= Task statement =
Restate the whole of the data below word for word, skipping the images.

= Material shown =
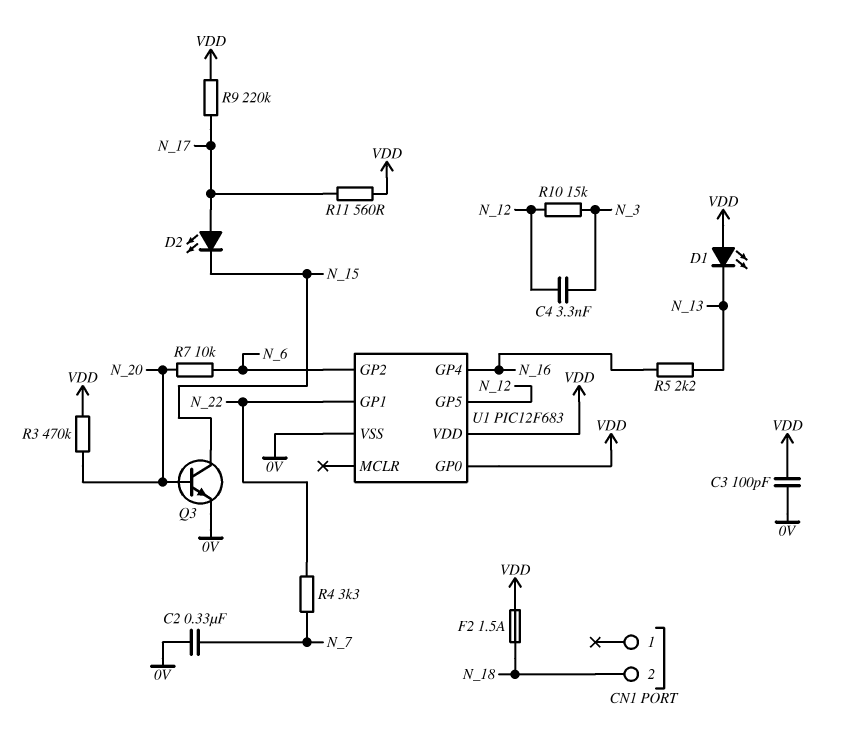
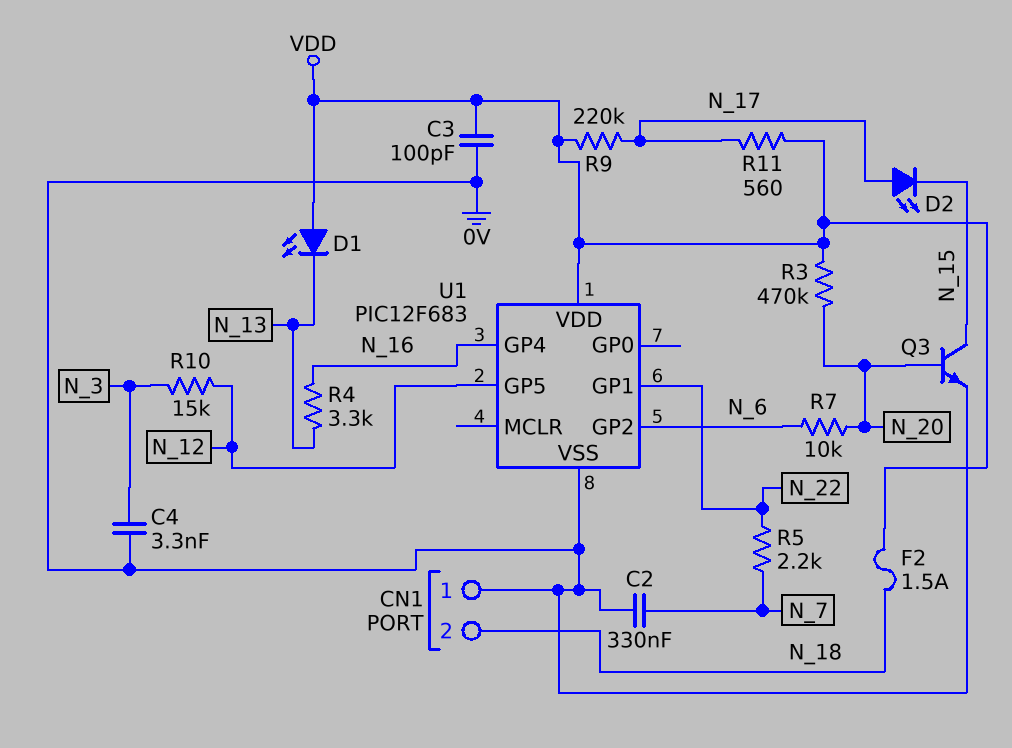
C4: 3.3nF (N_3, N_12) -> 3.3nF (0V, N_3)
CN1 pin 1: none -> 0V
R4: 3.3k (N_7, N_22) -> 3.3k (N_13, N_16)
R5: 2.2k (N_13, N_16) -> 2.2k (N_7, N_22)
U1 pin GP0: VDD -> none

= Reply =
C4: 3.3nF (N_3, N_12) -> 3.3nF (0V, N_3)
CN1 pin 1: none -> 0V
R4: 3.3k (N_7, N_22) -> 3.3k (N_13, N_16)
R5: 2.2k (N_13, N_16) -> 2.2k (N_7, N_22)
U1 pin GP0: VDD -> none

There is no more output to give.